## Work required
The lines below that include "wallet" are to be found and copied.

## Collected material
'''

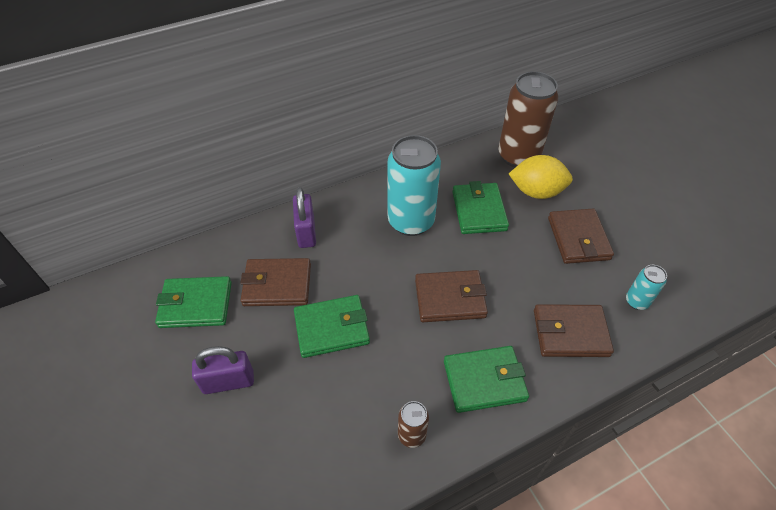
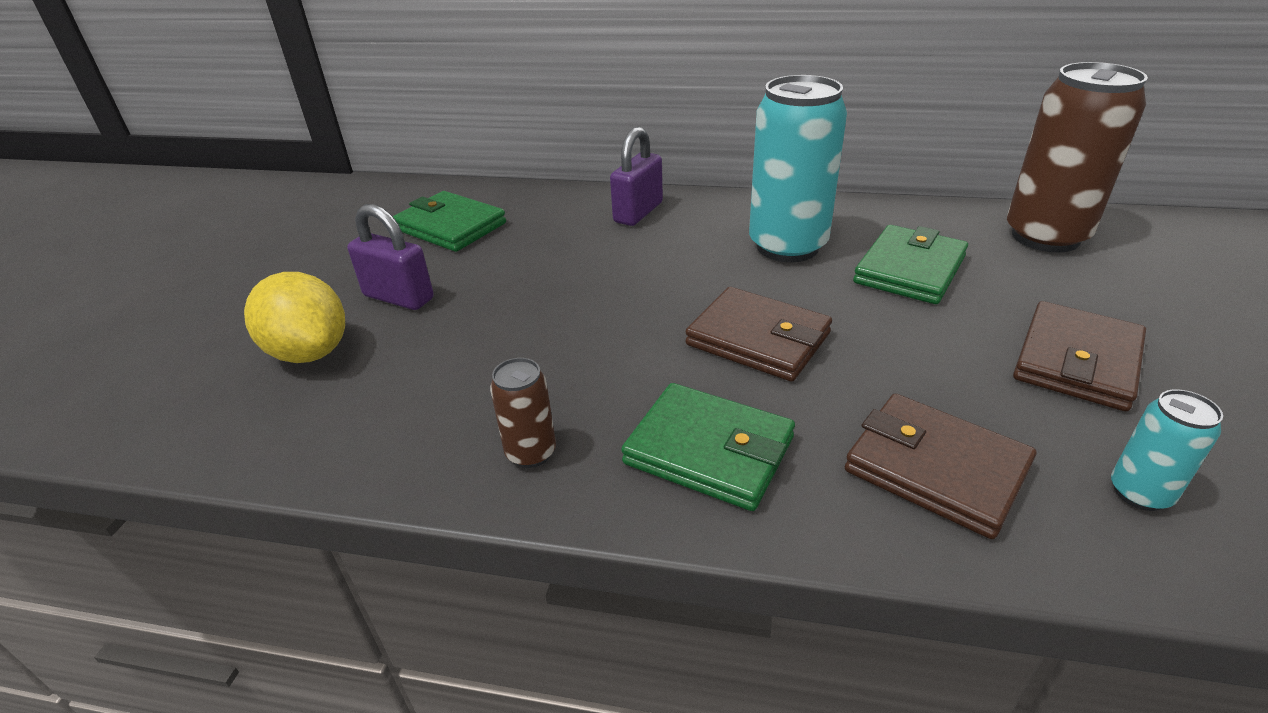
camera: 40 degrees right, 15 degrees down
(277, 285) = (550, 242): brown wallet -> none
(332, 328) = (563, 302): green wallet -> none
(536, 192) = (1041, 282): yellow lemon -> yellow lemon (310, 352)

'''

## Result of this exercise
(277, 285) = (550, 242): brown wallet -> none
(332, 328) = (563, 302): green wallet -> none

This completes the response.